# [Your task]
Rewrite the rows below, starting at the line that contains "You are a GUI" and ending at the last line of the rows, with "screenshot" swapped for "screen capture" and nothing else changed. Leave the pictures out of your version.
_ _ _ _ _
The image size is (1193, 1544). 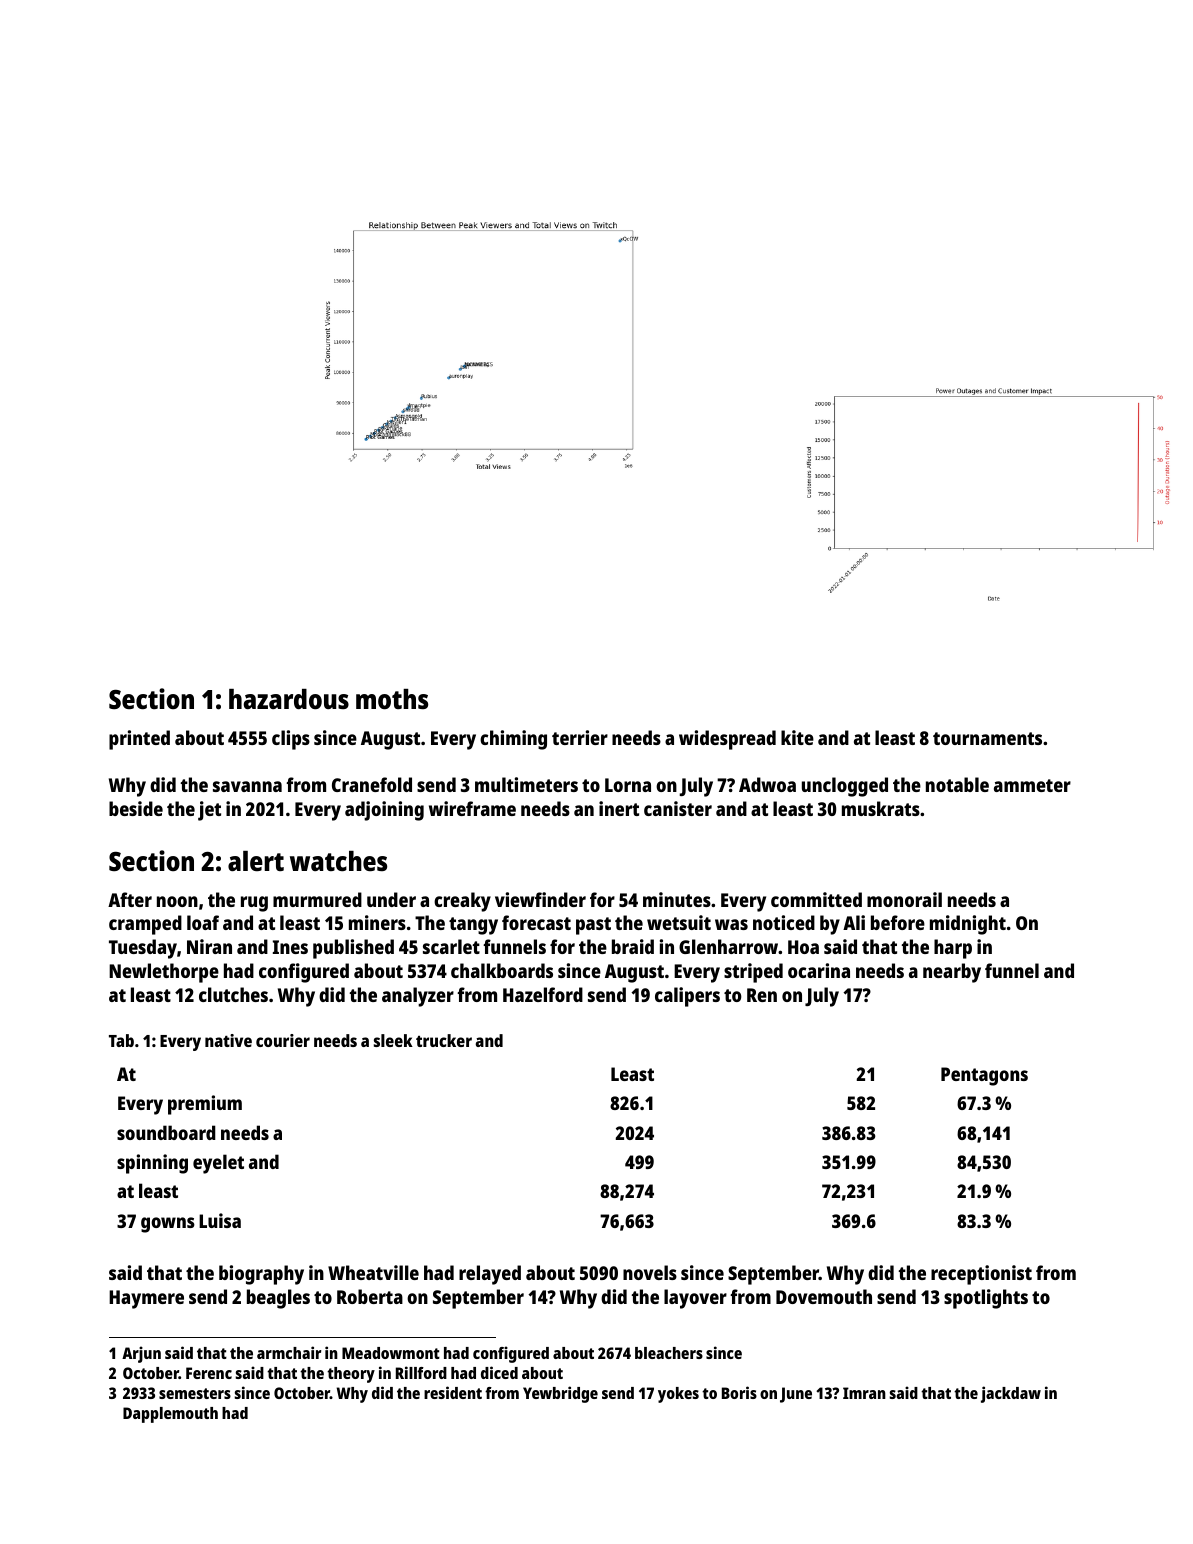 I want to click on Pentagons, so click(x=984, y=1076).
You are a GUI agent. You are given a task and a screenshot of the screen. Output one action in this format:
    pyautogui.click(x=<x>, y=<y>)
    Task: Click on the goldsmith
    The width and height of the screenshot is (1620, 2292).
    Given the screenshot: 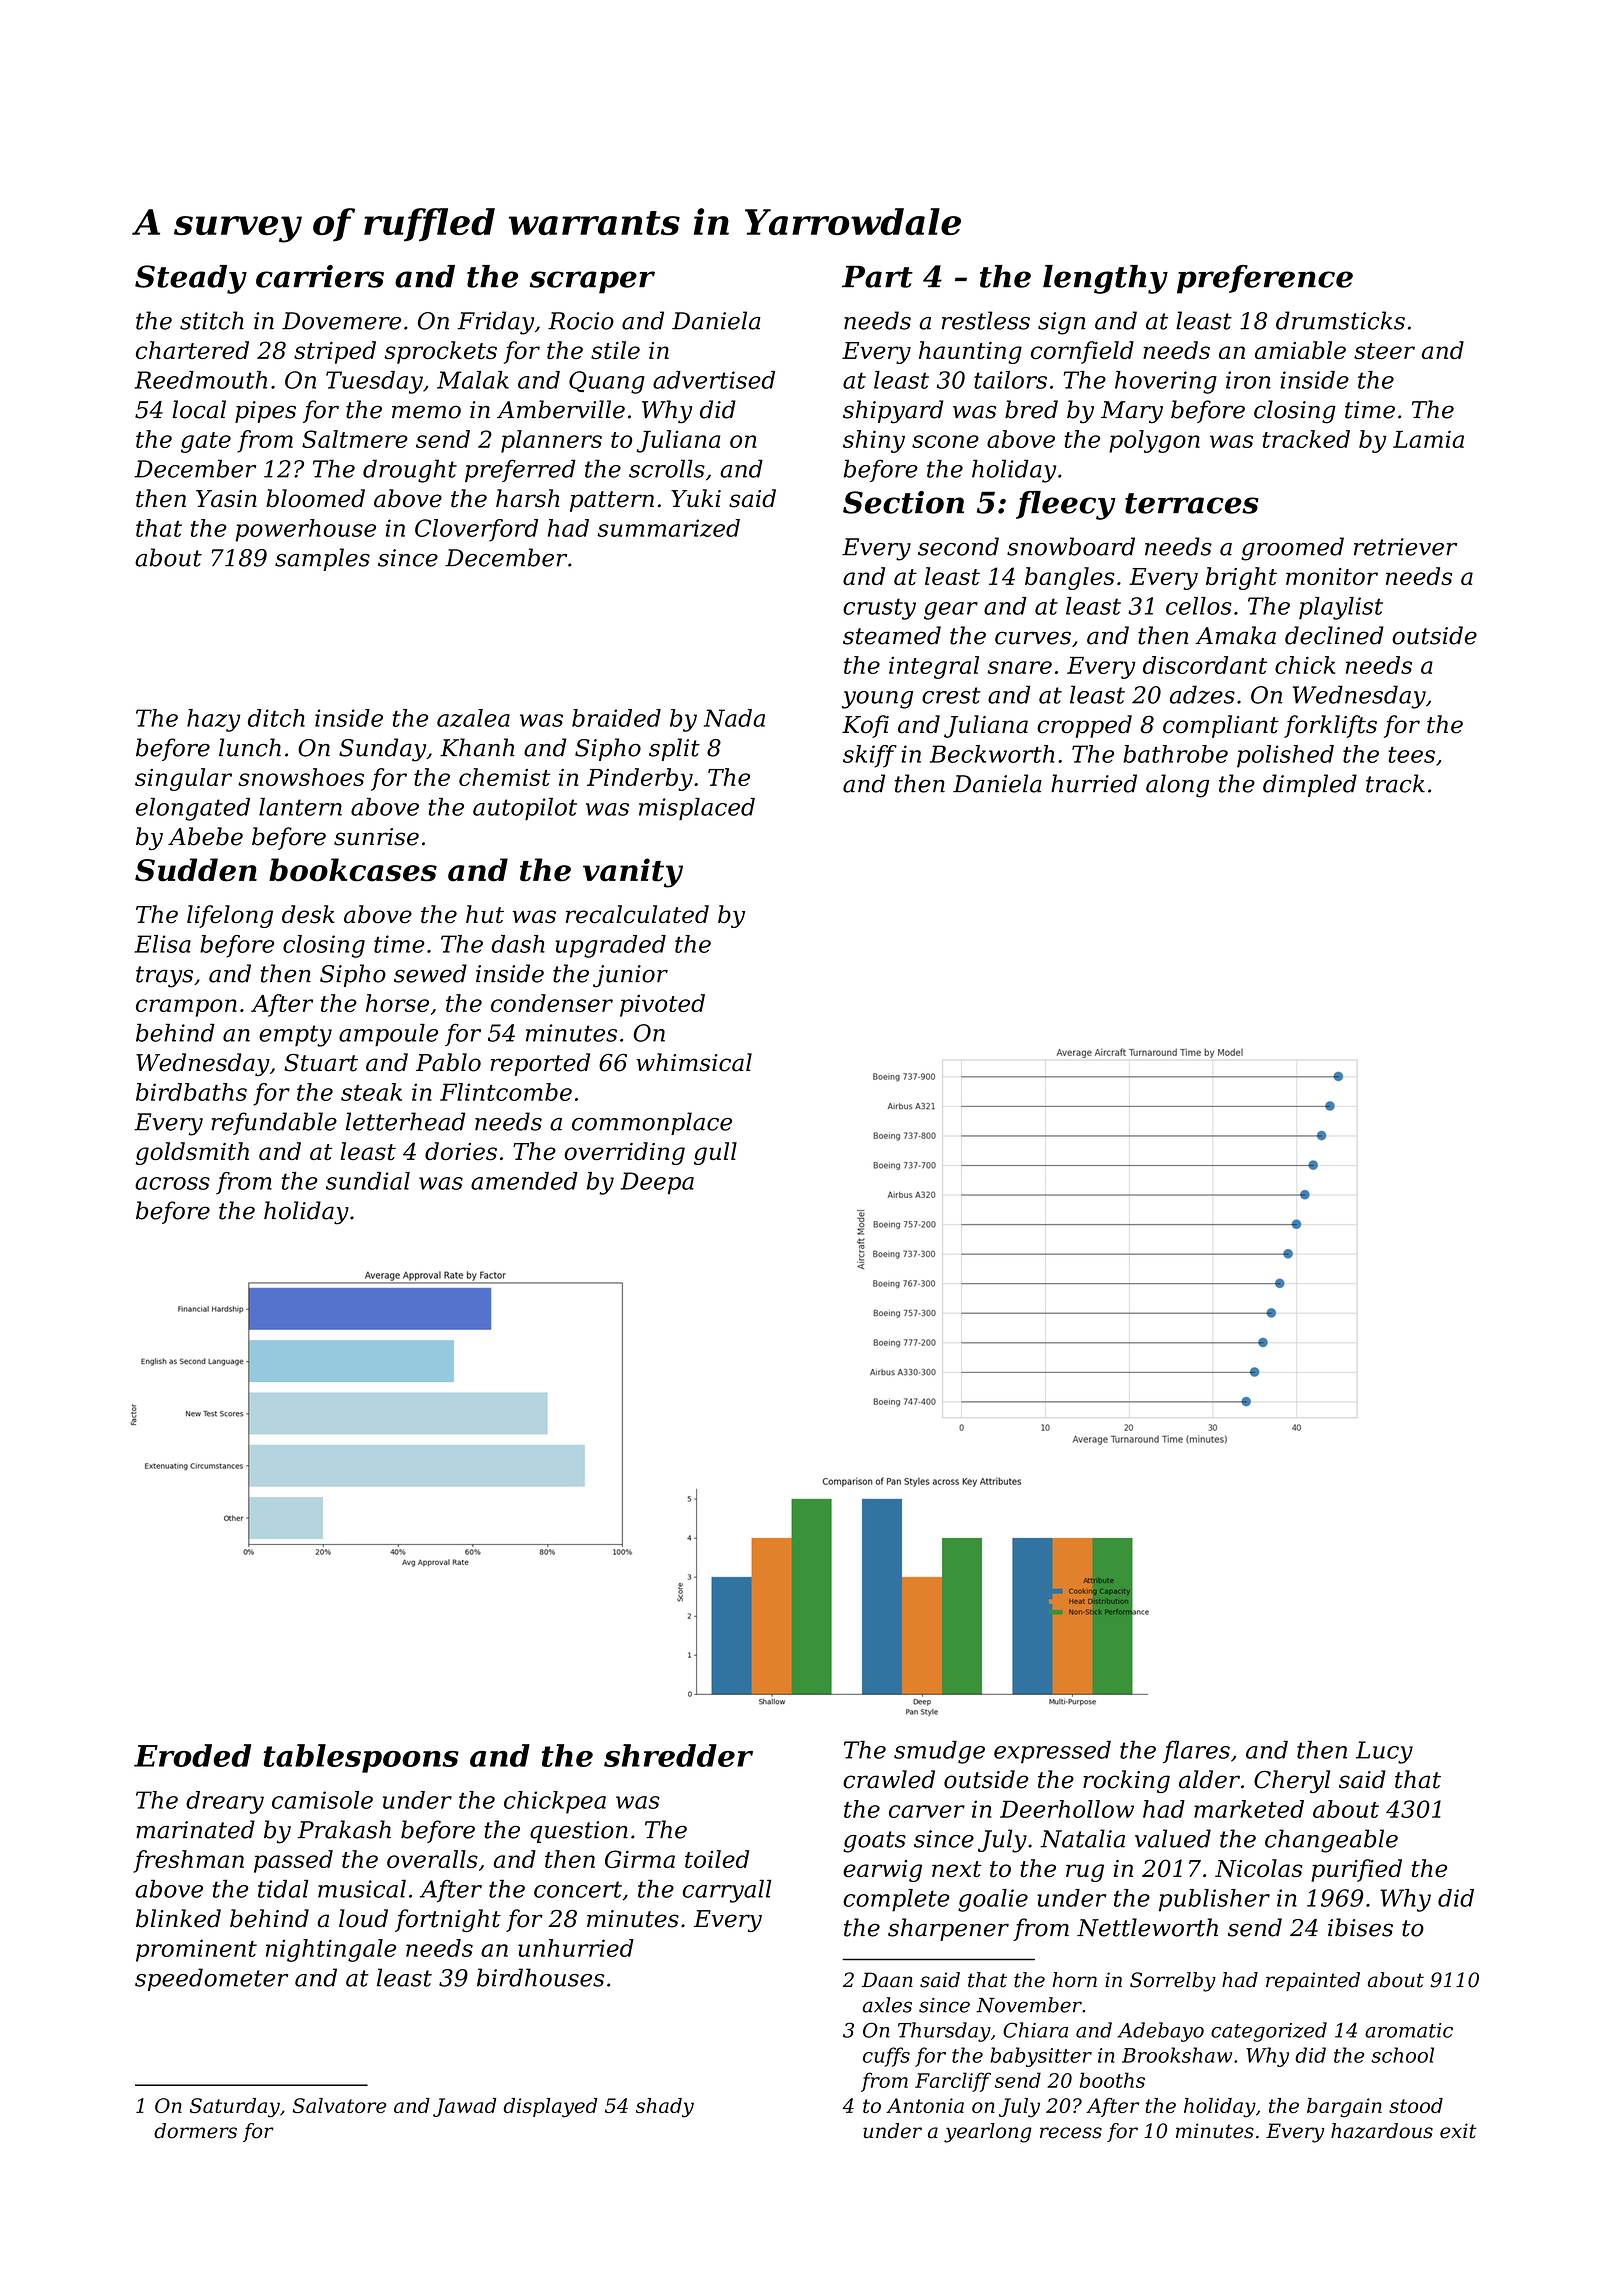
_ _ _ _ _
# [Complete output]
You are a GUI agent. You are given a task and a screen capture of the screen. Output one action in this format:
    pyautogui.click(x=<x>, y=<y>)
    Task: Click on the goldsmith
    The width and height of the screen capture is (1620, 2292).
    Given the screen capture: 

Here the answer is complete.